(What you will do): The entries that follow include a run beginning at the line with "relocated | avion" and ending at the line with "téléphone [rouge] |"; restate that run word for word and leave the rest out.

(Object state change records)
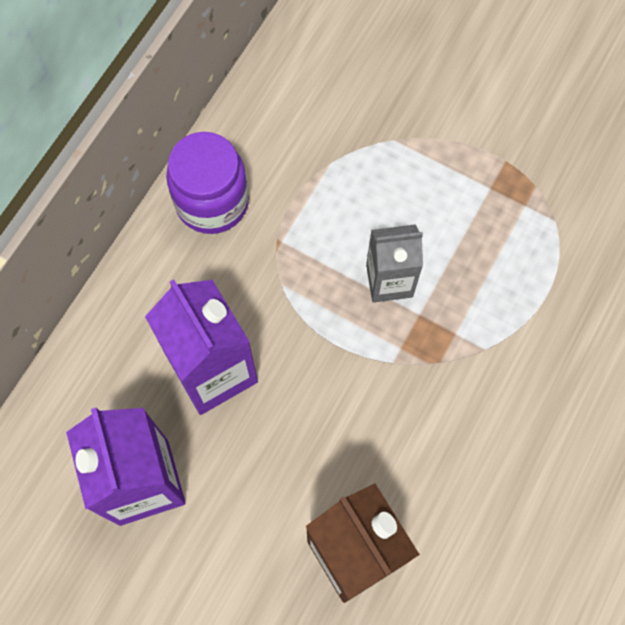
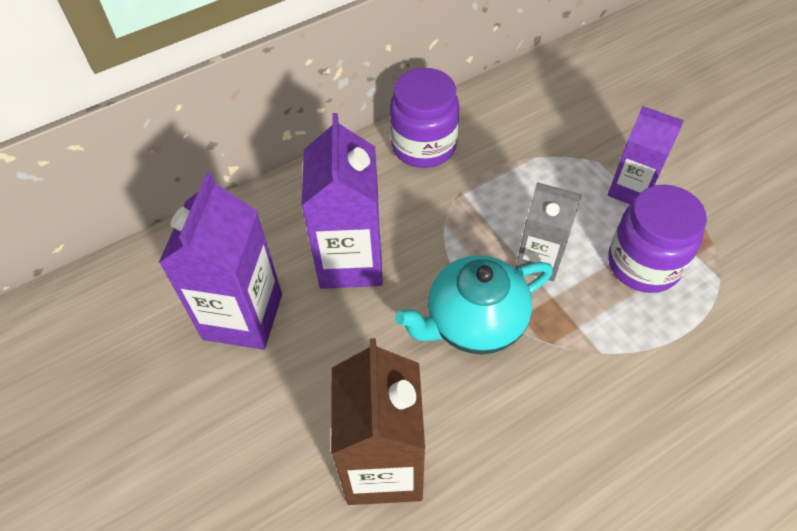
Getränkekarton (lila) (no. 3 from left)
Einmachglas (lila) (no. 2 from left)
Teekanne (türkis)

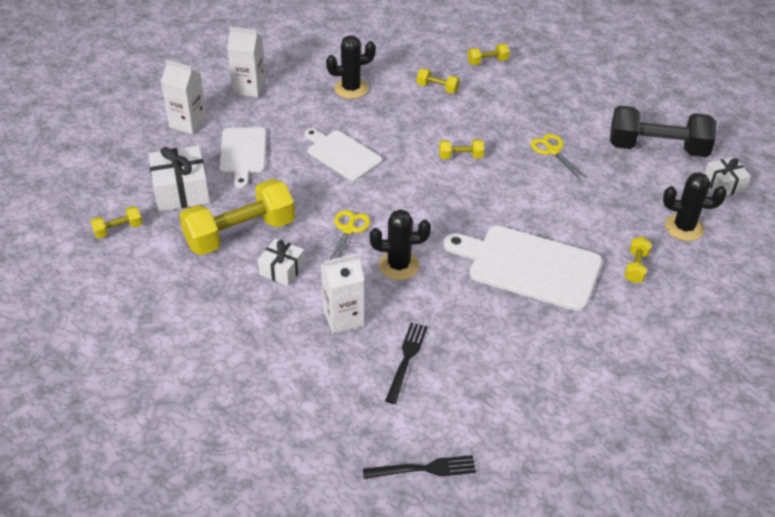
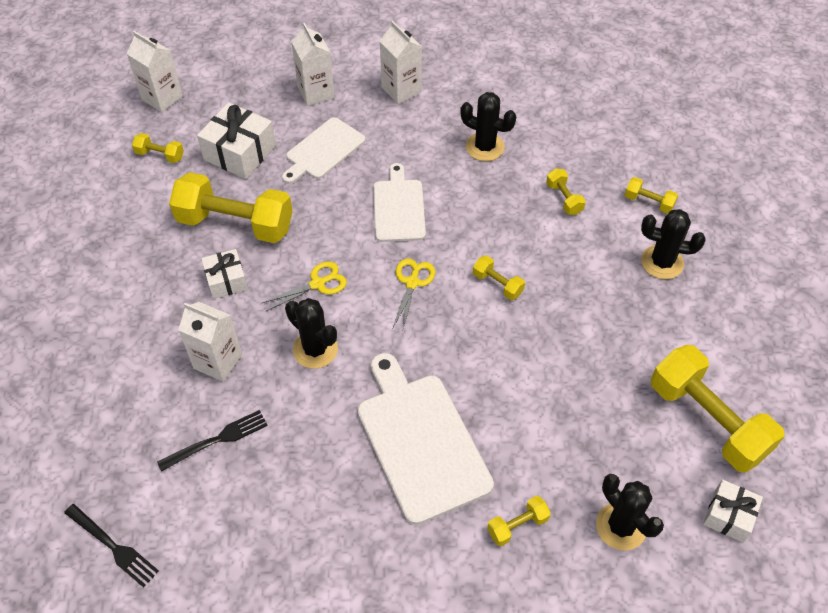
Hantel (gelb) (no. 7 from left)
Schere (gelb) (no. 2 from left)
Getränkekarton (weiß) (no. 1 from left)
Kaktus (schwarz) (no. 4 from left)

--

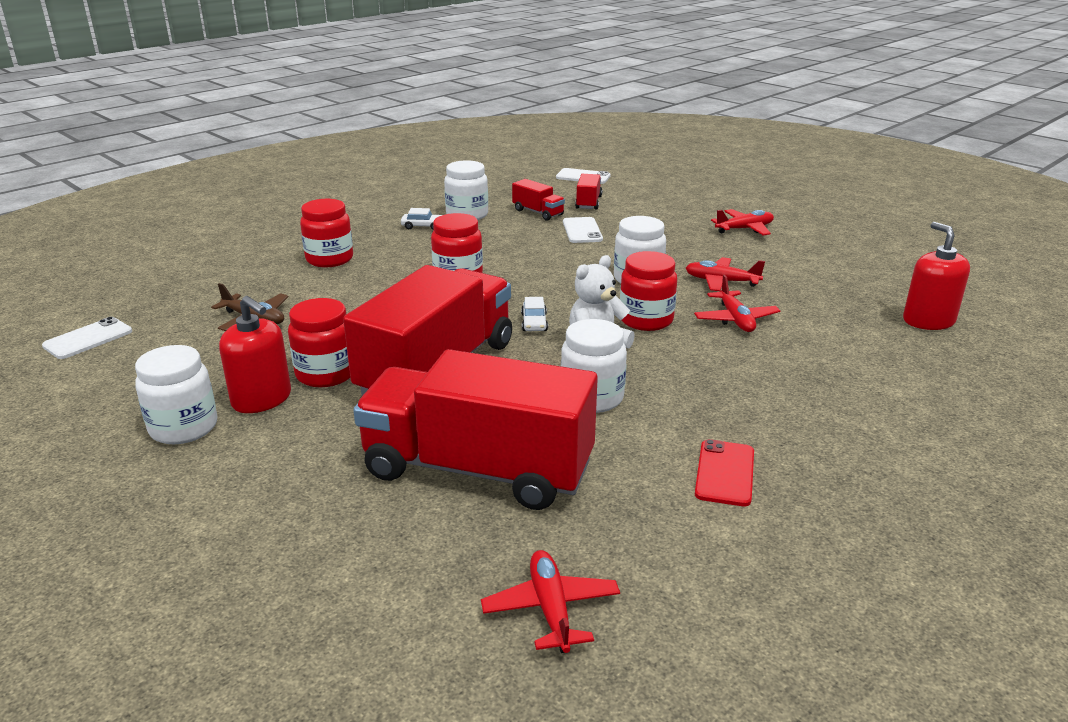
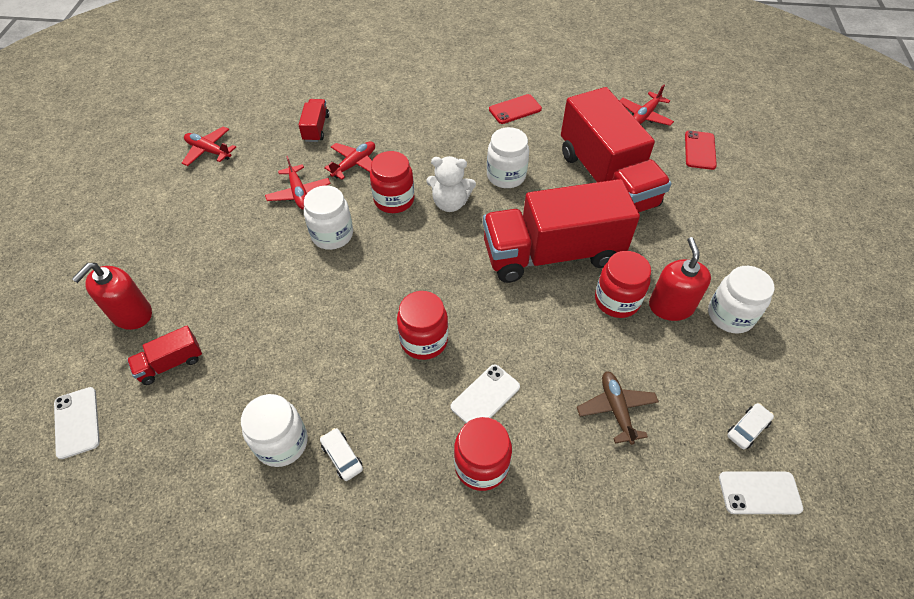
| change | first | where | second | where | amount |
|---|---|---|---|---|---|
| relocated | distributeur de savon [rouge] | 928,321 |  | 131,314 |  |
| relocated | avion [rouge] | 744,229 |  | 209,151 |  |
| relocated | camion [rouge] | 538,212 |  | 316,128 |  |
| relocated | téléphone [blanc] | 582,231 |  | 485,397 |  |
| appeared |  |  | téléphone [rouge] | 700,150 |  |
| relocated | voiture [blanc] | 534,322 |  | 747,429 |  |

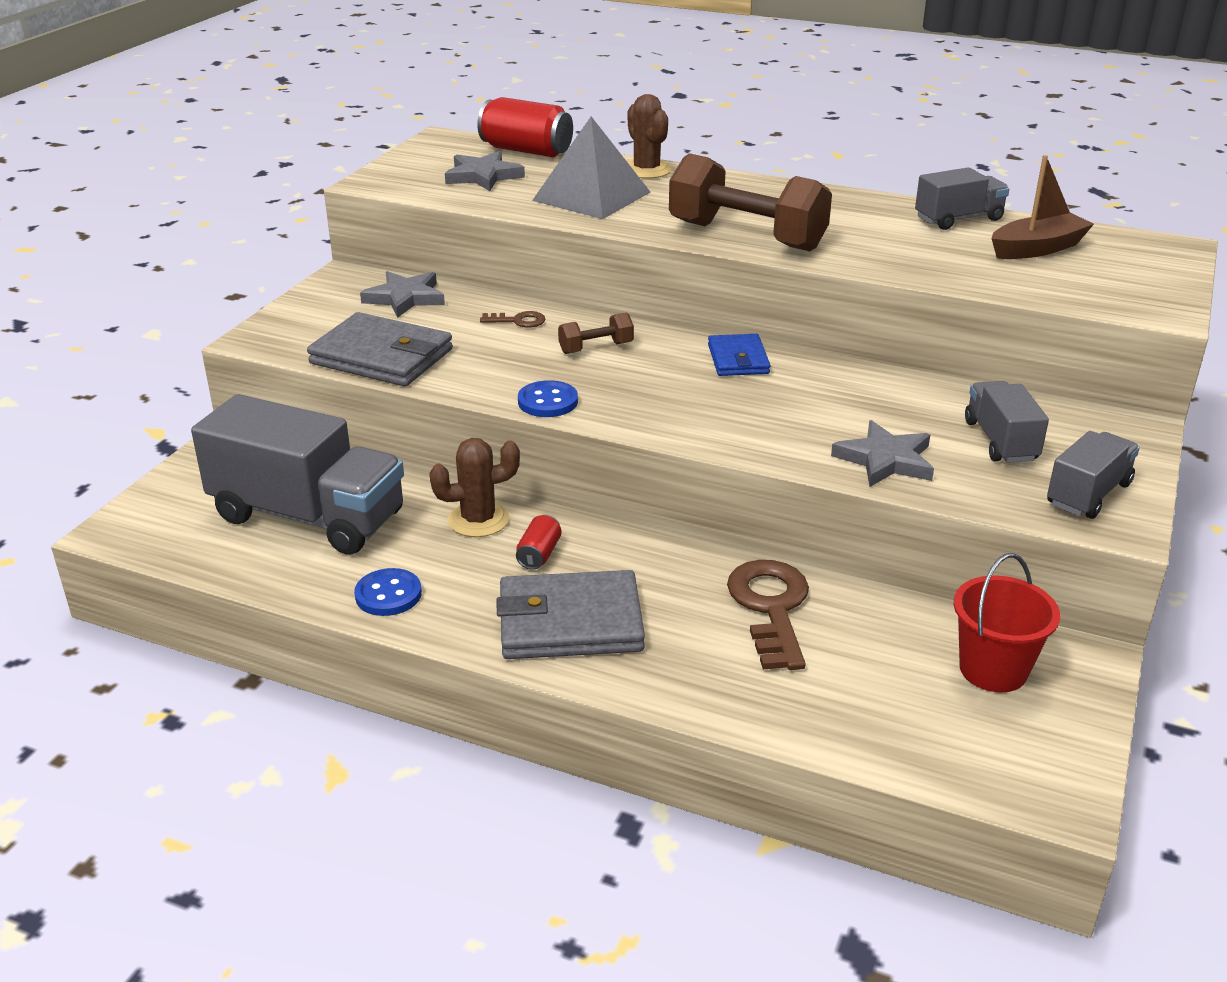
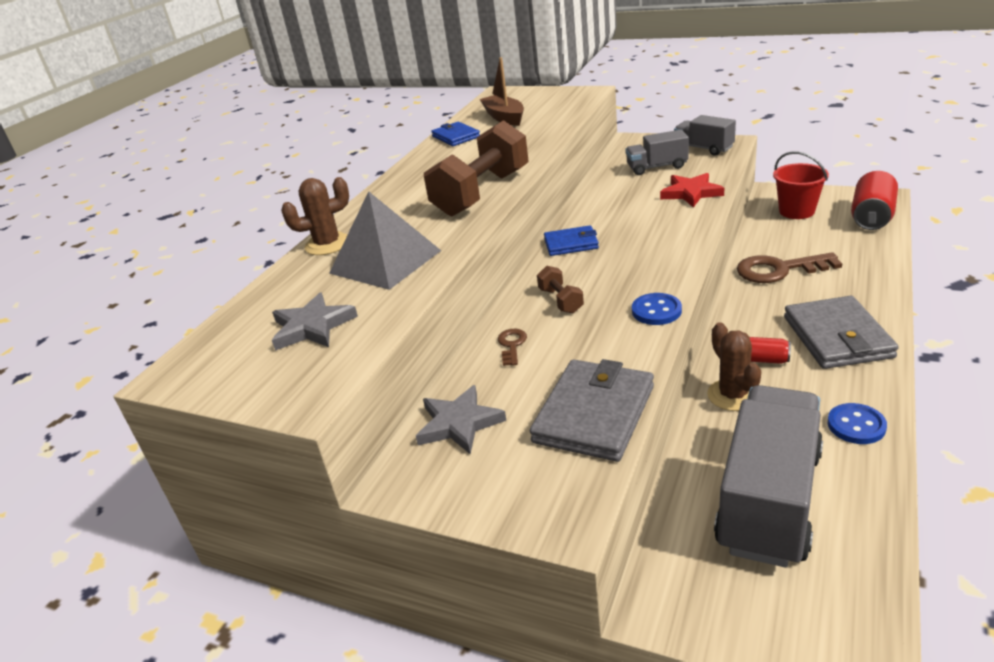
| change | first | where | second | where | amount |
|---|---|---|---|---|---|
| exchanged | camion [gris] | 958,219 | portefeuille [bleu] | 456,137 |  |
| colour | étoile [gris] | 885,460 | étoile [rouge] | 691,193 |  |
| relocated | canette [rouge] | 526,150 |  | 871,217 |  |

(Exercise result):
| relocated | avion [rouge] | 744,229 |  | 209,151 |  |
| relocated | camion [rouge] | 538,212 |  | 316,128 |  |
| relocated | téléphone [blanc] | 582,231 |  | 485,397 |  |
| appeared |  |  | téléphone [rouge] | 700,150 |  |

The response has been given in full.